Render these lines as a JSON list of strings, with one string for each line and blank lines left out.
-------- The input
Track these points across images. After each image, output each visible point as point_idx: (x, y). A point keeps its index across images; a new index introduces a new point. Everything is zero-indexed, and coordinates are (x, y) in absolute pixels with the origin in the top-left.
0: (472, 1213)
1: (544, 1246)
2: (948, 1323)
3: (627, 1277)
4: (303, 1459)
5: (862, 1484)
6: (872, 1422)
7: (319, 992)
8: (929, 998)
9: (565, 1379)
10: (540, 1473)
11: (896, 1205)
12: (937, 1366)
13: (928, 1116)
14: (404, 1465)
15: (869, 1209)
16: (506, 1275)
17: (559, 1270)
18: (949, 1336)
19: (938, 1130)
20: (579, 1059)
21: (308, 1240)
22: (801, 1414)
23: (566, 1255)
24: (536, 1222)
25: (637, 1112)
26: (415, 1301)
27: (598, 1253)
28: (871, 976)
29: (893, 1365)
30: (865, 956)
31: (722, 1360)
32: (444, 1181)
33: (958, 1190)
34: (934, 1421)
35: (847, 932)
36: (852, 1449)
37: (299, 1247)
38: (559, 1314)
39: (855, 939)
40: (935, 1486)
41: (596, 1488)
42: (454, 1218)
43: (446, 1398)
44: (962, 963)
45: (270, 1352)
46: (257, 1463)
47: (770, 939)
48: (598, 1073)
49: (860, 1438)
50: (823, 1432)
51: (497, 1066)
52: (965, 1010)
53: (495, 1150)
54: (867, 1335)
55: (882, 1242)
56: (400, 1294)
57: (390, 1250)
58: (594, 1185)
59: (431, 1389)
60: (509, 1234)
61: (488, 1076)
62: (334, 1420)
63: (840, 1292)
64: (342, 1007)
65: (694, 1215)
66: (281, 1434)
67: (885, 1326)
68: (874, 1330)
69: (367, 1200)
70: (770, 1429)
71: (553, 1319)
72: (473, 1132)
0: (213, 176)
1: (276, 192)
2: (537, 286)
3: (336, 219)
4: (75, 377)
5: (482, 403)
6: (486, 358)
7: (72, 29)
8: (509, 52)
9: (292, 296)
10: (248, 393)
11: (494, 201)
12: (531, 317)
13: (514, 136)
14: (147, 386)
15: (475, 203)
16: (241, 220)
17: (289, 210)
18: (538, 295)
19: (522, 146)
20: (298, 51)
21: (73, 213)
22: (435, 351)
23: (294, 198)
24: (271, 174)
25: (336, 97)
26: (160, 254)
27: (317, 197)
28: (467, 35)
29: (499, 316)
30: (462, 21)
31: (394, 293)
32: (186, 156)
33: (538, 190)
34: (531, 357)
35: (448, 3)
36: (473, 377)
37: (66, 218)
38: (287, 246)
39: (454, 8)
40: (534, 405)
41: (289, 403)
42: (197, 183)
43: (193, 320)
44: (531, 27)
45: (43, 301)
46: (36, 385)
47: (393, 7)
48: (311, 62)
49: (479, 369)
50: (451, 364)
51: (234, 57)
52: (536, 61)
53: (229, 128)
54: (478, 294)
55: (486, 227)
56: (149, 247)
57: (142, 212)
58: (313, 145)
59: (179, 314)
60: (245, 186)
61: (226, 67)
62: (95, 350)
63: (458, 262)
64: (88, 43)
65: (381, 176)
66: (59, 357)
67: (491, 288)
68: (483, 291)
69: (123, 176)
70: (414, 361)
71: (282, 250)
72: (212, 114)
----------------
The response:
[
  "Track these points across images. After each image, output each visible point as point_idx: (x, y). A point keeps its index across images; a new index introduces a new point. Everything is zero-indexed, and coordinates are (x, y) in absolute pixels with the origin in the top-left.",
  "0: (472, 1213)",
  "1: (544, 1246)",
  "2: (948, 1323)",
  "3: (627, 1277)",
  "4: (303, 1459)",
  "5: (862, 1484)",
  "6: (872, 1422)",
  "7: (319, 992)",
  "8: (929, 998)",
  "9: (565, 1379)",
  "10: (540, 1473)",
  "11: (896, 1205)",
  "12: (937, 1366)",
  "13: (928, 1116)",
  "14: (404, 1465)",
  "15: (869, 1209)",
  "16: (506, 1275)",
  "17: (559, 1270)",
  "18: (949, 1336)",
  "19: (938, 1130)",
  "20: (579, 1059)",
  "21: (308, 1240)",
  "22: (801, 1414)",
  "23: (566, 1255)",
  "24: (536, 1222)",
  "25: (637, 1112)",
  "26: (415, 1301)",
  "27: (598, 1253)",
  "28: (871, 976)",
  "29: (893, 1365)",
  "30: (865, 956)",
  "31: (722, 1360)",
  "32: (444, 1181)",
  "33: (958, 1190)",
  "34: (934, 1421)",
  "35: (847, 932)",
  "36: (852, 1449)",
  "37: (299, 1247)",
  "38: (559, 1314)",
  "39: (855, 939)",
  "40: (935, 1486)",
  "41: (596, 1488)",
  "42: (454, 1218)",
  "43: (446, 1398)",
  "44: (962, 963)",
  "45: (270, 1352)",
  "46: (257, 1463)",
  "47: (770, 939)",
  "48: (598, 1073)",
  "49: (860, 1438)",
  "50: (823, 1432)",
  "51: (497, 1066)",
  "52: (965, 1010)",
  "53: (495, 1150)",
  "54: (867, 1335)",
  "55: (882, 1242)",
  "56: (400, 1294)",
  "57: (390, 1250)",
  "58: (594, 1185)",
  "59: (431, 1389)",
  "60: (509, 1234)",
  "61: (488, 1076)",
  "62: (334, 1420)",
  "63: (840, 1292)",
  "64: (342, 1007)",
  "65: (694, 1215)",
  "66: (281, 1434)",
  "67: (885, 1326)",
  "68: (874, 1330)",
  "69: (367, 1200)",
  "70: (770, 1429)",
  "71: (553, 1319)",
  "72: (473, 1132)",
  "0: (213, 176)",
  "1: (276, 192)",
  "2: (537, 286)",
  "3: (336, 219)",
  "4: (75, 377)",
  "5: (482, 403)",
  "6: (486, 358)",
  "7: (72, 29)",
  "8: (509, 52)",
  "9: (292, 296)",
  "10: (248, 393)",
  "11: (494, 201)",
  "12: (531, 317)",
  "13: (514, 136)",
  "14: (147, 386)",
  "15: (475, 203)",
  "16: (241, 220)",
  "17: (289, 210)",
  "18: (538, 295)",
  "19: (522, 146)",
  "20: (298, 51)",
  "21: (73, 213)",
  "22: (435, 351)",
  "23: (294, 198)",
  "24: (271, 174)",
  "25: (336, 97)",
  "26: (160, 254)",
  "27: (317, 197)",
  "28: (467, 35)",
  "29: (499, 316)",
  "30: (462, 21)",
  "31: (394, 293)",
  "32: (186, 156)",
  "33: (538, 190)",
  "34: (531, 357)",
  "35: (448, 3)",
  "36: (473, 377)",
  "37: (66, 218)",
  "38: (287, 246)",
  "39: (454, 8)",
  "40: (534, 405)",
  "41: (289, 403)",
  "42: (197, 183)",
  "43: (193, 320)",
  "44: (531, 27)",
  "45: (43, 301)",
  "46: (36, 385)",
  "47: (393, 7)",
  "48: (311, 62)",
  "49: (479, 369)",
  "50: (451, 364)",
  "51: (234, 57)",
  "52: (536, 61)",
  "53: (229, 128)",
  "54: (478, 294)",
  "55: (486, 227)",
  "56: (149, 247)",
  "57: (142, 212)",
  "58: (313, 145)",
  "59: (179, 314)",
  "60: (245, 186)",
  "61: (226, 67)",
  "62: (95, 350)",
  "63: (458, 262)",
  "64: (88, 43)",
  "65: (381, 176)",
  "66: (59, 357)",
  "67: (491, 288)",
  "68: (483, 291)",
  "69: (123, 176)",
  "70: (414, 361)",
  "71: (282, 250)",
  "72: (212, 114)"
]